## AIM OF THE EXERCISE
Whenever the word "cube" shows up in a line of the data, copy that line.

## MATERIAL FOR THIS TASK
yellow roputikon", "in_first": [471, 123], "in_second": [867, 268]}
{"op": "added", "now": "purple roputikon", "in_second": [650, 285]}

==

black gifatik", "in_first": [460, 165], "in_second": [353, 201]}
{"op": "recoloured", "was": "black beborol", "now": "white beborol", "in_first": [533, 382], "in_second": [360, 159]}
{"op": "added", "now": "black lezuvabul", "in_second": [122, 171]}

* * *

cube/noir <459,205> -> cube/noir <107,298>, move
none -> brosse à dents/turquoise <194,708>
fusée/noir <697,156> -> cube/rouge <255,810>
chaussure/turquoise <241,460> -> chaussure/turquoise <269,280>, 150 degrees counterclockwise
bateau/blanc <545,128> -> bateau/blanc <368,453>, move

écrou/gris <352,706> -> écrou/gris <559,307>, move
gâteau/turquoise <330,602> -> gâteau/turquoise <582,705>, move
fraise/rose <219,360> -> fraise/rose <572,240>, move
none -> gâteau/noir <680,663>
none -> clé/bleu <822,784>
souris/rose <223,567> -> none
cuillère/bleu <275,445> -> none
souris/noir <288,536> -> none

## RESPONSE AREA
cube/noir <459,205> -> cube/noir <107,298>, move
fusée/noir <697,156> -> cube/rouge <255,810>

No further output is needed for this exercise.